■ What is expected ■
Your answer should hold every line of the records below that contains the string "orange".

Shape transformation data
● ● ● ●
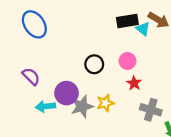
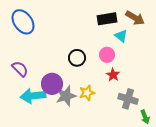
cyan triangle: (143, 29) -> (121, 36), moved
cyan arrow: (45, 106) -> (33, 96), size x1.4

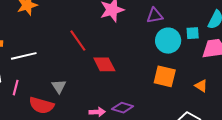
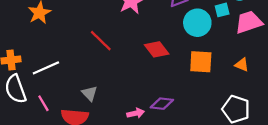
red diamond: (104, 64) -> (157, 49), moved
pink line: (16, 88) -> (43, 103), turned -35

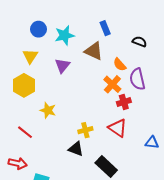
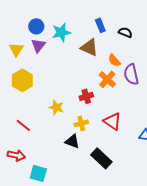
black semicircle: (139, 42) -> (125, 32), moved
yellow triangle: (30, 56) -> (16, 49), moved
purple triangle: (62, 66) -> (38, 45), moved
red cross: (124, 102) -> (86, 96), moved
yellow star: (48, 110) -> (56, 107), moved

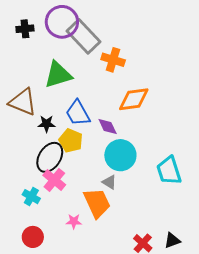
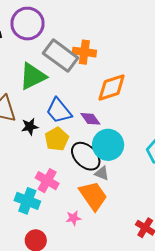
gray rectangle: (83, 36) -> (61, 56), moved
yellow pentagon: (71, 141) -> (57, 139), turned 30
black ellipse: (50, 157) -> (86, 156), moved, turned -68
cyan cross: (31, 197) -> (27, 201), size x1.4

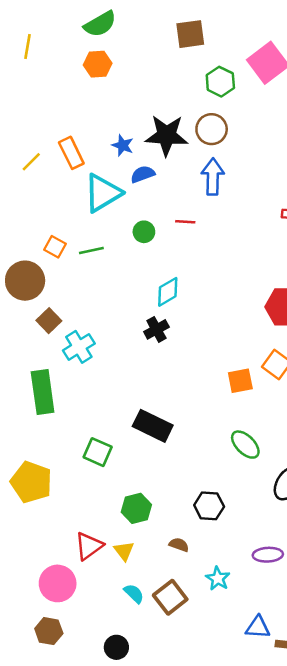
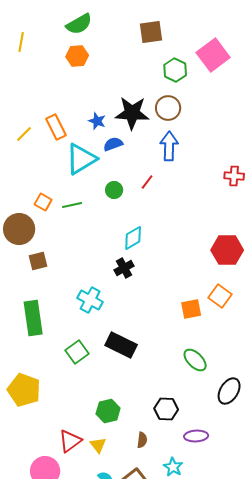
red line: (185, 222) -> (147, 182), turned -56
brown square: (49, 321) -> (38, 261), turned 30
cyan cross: (79, 347) -> (90, 300), moved, turned -30
green square: (98, 452) -> (77, 352), moved, turned 30
brown semicircle: (179, 545) -> (142, 440), turned 77
purple ellipse: (268, 555) -> (196, 436), moved

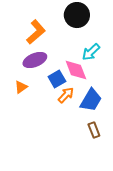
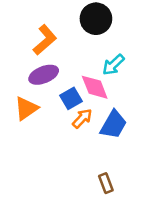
orange triangle: (21, 87) -> (26, 108), size x1.5
brown rectangle: (94, 130) -> (106, 183), moved

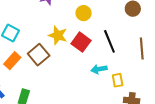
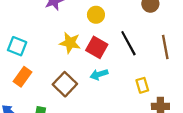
brown square: (39, 55) -> (65, 84), moved
cyan arrow: (99, 69) -> (99, 74), moved

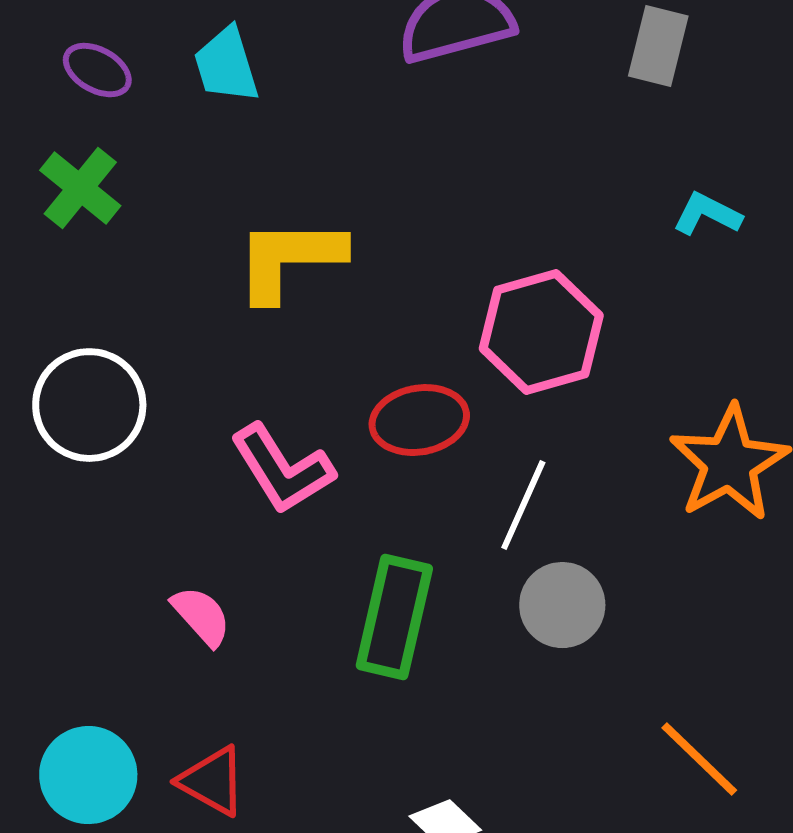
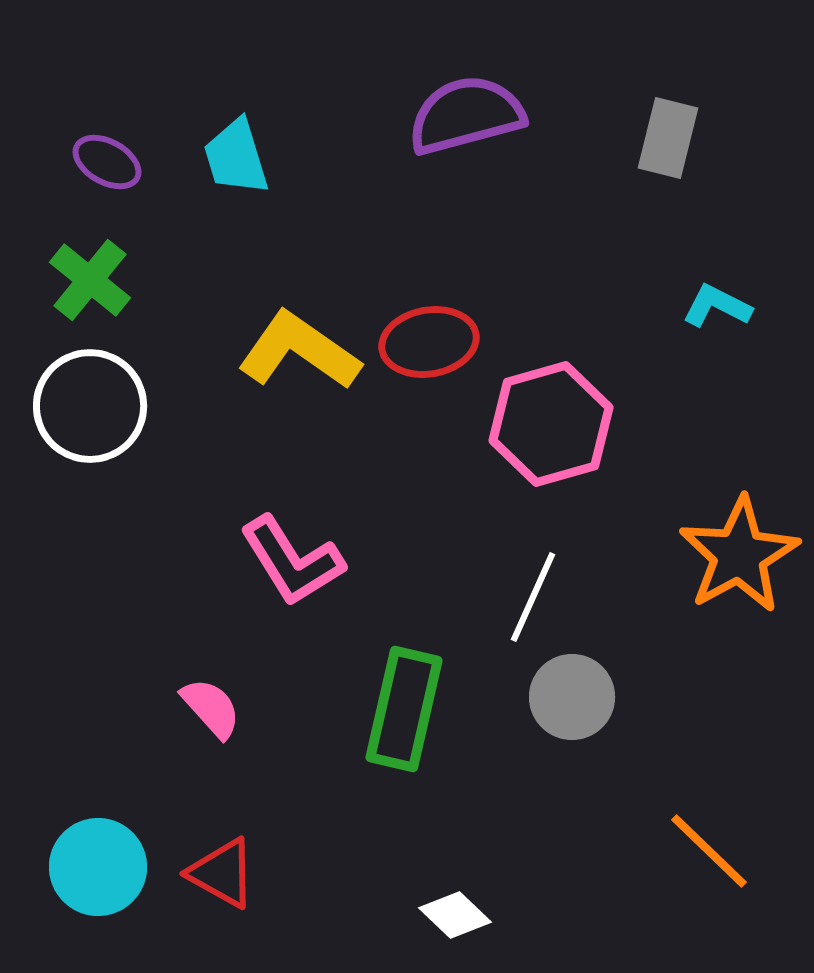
yellow L-shape: (289, 259) -> (299, 351), turned 35
white circle: (89, 405) -> (90, 406), moved
red ellipse: (419, 420) -> (429, 342), moved

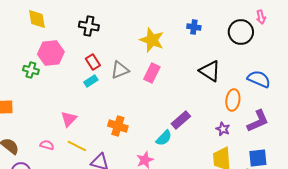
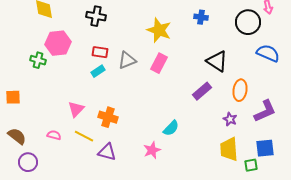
red rectangle: (93, 62) -> (100, 52), turned -49
blue semicircle: (259, 79) -> (268, 53), moved
purple rectangle: (181, 120) -> (202, 91), moved
orange cross: (118, 126) -> (108, 117), moved

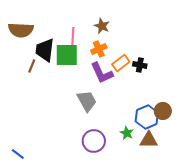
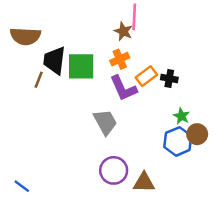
pink line: (73, 38) -> (134, 17), moved
green star: (127, 133) -> (181, 116), moved
brown triangle: (149, 140) -> (144, 183), moved

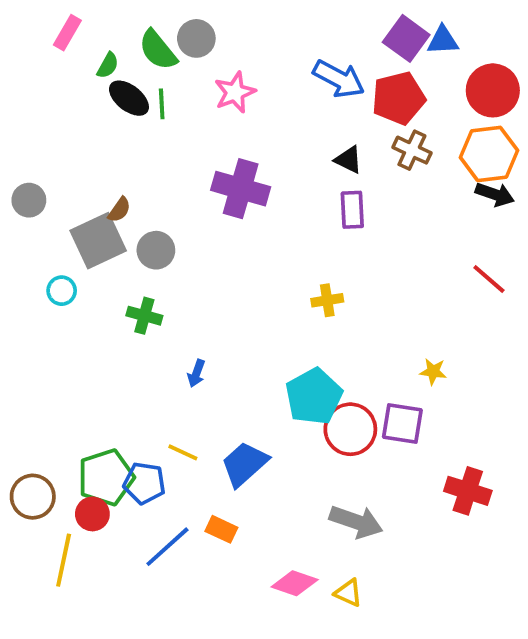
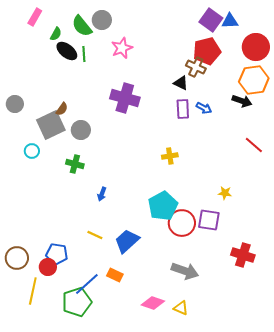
blue arrow: (339, 79) -> (204, 108), moved, size x0.6
brown cross: (412, 150) -> (196, 67), moved
black arrow: (495, 194) -> (242, 101), moved
green pentagon: (106, 477) -> (77, 302), moved
blue pentagon: (144, 483) -> (57, 254), moved

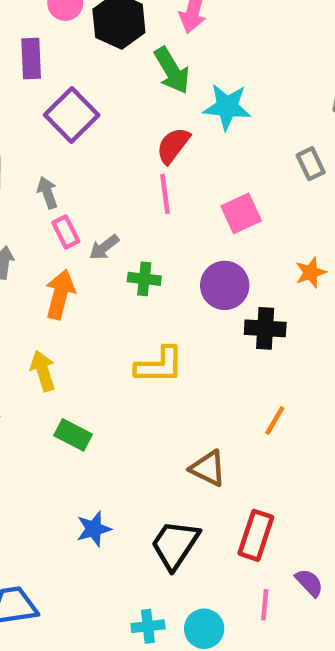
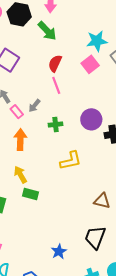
cyan star: (227, 107) -> (97, 41), moved
pink square: (241, 213) -> (90, 64), moved
gray arrow: (104, 247) -> (34, 106), moved
green rectangle: (73, 435) -> (31, 194), moved
blue star: (94, 529) -> (59, 251), moved

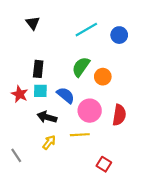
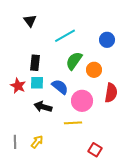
cyan line: (86, 30) -> (65, 36), moved
blue circle: (119, 35) -> (107, 40), moved
red semicircle: (119, 115) -> (111, 93), moved
yellow arrow: (49, 142) -> (37, 142), moved
gray line: (16, 155) -> (15, 142), turned 32

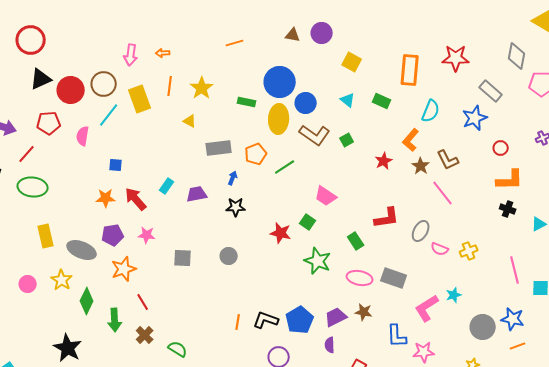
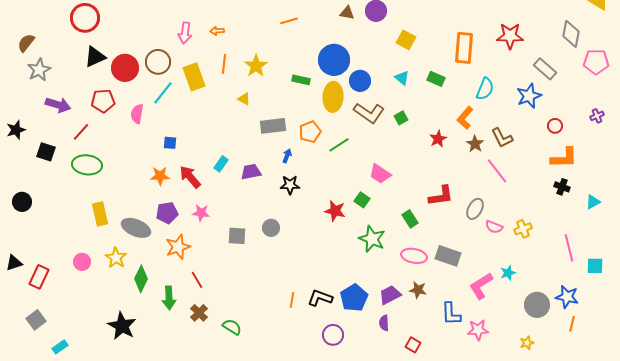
gray circle: (229, 256) -> (271, 228), moved
orange line: (518, 346) -> (572, 324), turned -56

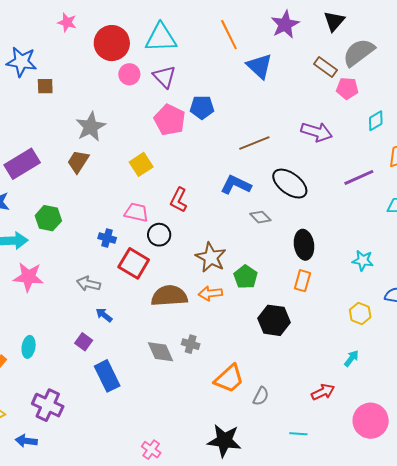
● ● ● ●
■ Task solution ■
orange triangle: (21, 87) -> (26, 108), size x1.5
orange cross: (118, 126) -> (108, 117), moved
orange line: (518, 346) -> (572, 324), turned -56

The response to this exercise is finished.